Brief
Leaving out all pictures, write out word for word the lines from the one containing "pink star: rotated 13 degrees clockwise" to the end of the data below.

Data supplied Block Start

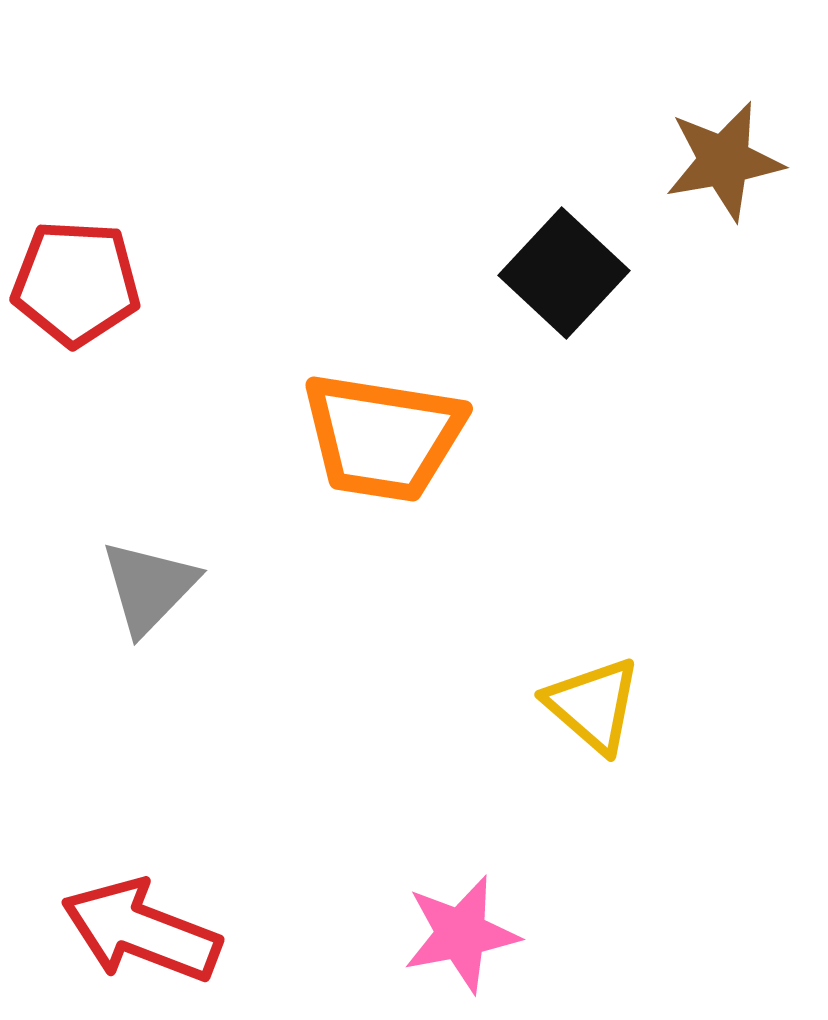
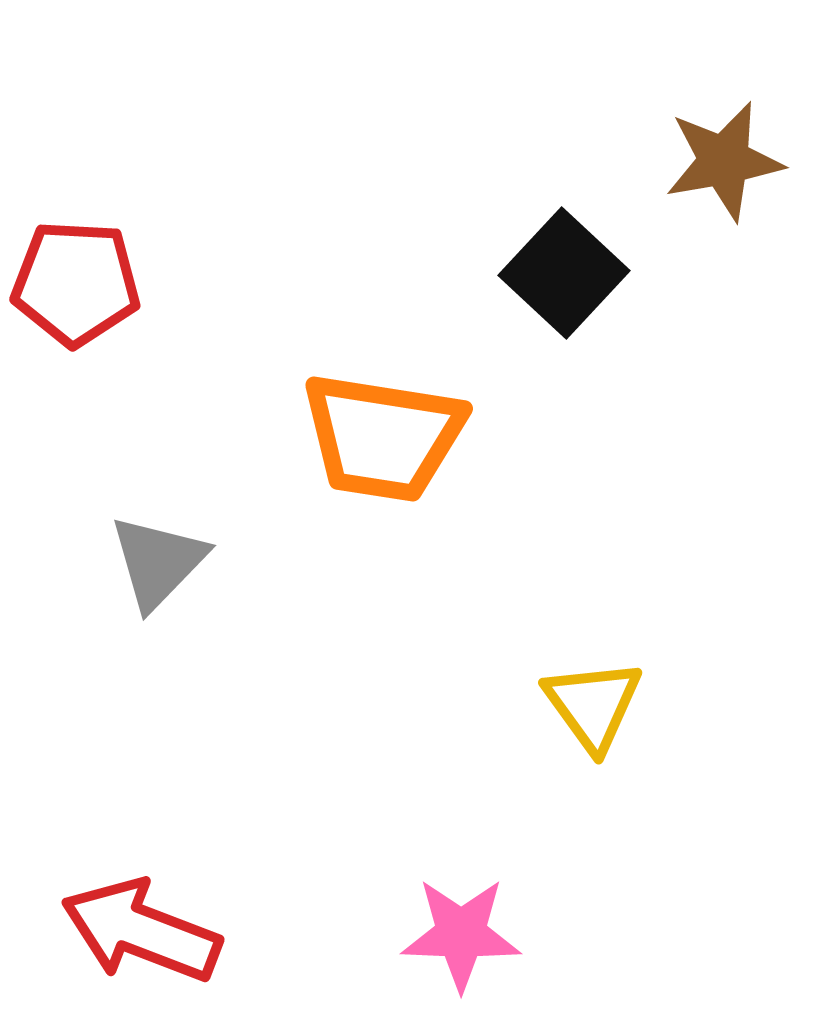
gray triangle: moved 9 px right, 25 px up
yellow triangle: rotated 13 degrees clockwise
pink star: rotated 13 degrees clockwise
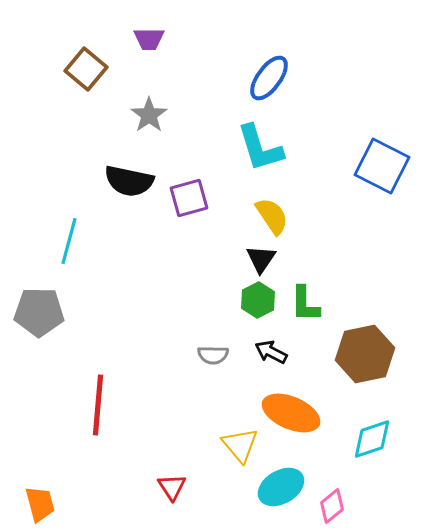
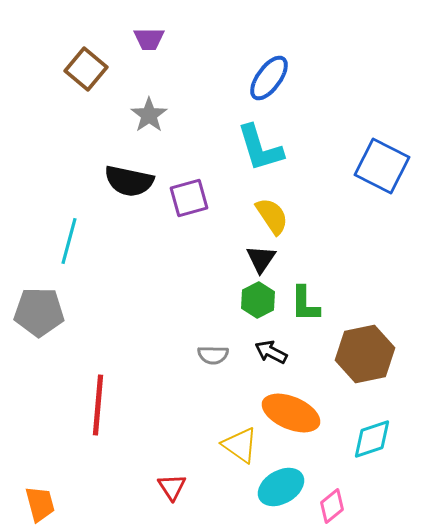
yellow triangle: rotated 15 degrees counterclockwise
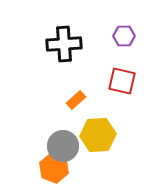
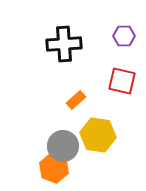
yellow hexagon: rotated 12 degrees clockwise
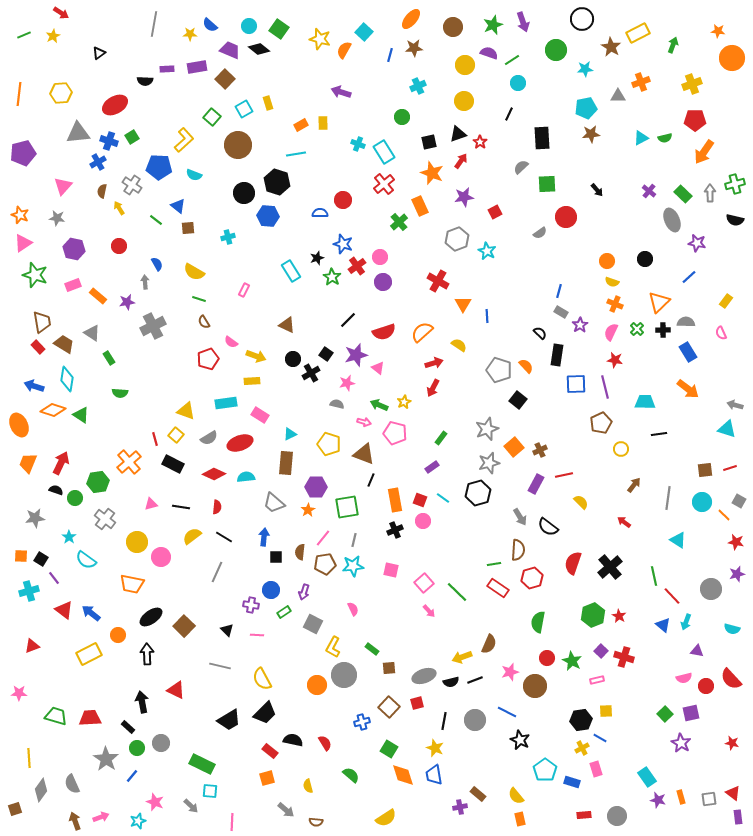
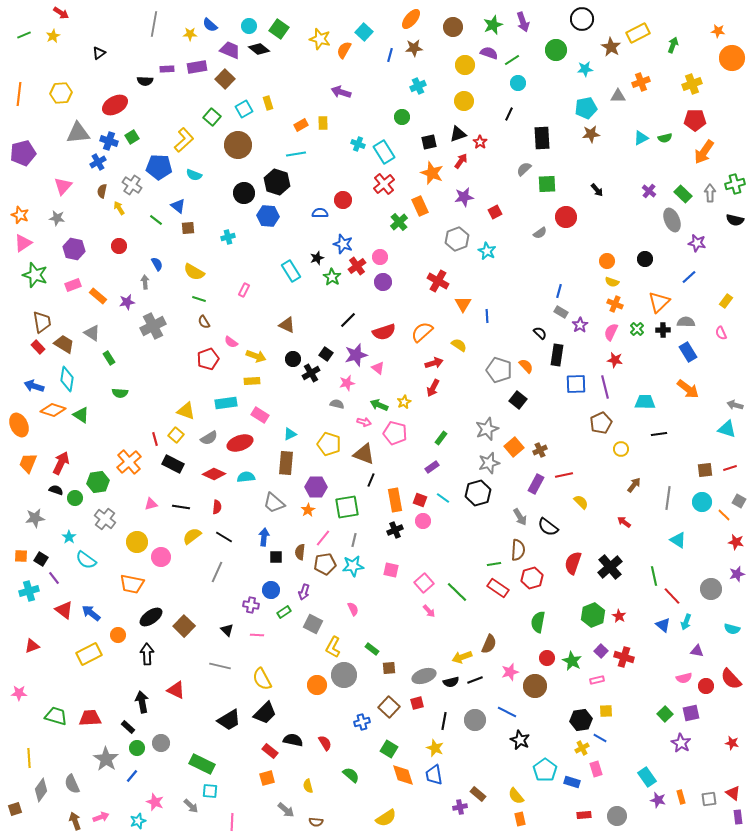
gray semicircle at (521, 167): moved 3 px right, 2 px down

Data supplied Block End

Result for this exercise
pink star: rotated 13 degrees clockwise
yellow triangle: rotated 15 degrees counterclockwise
yellow hexagon: rotated 12 degrees clockwise
gray semicircle at (521, 167): moved 3 px right, 2 px down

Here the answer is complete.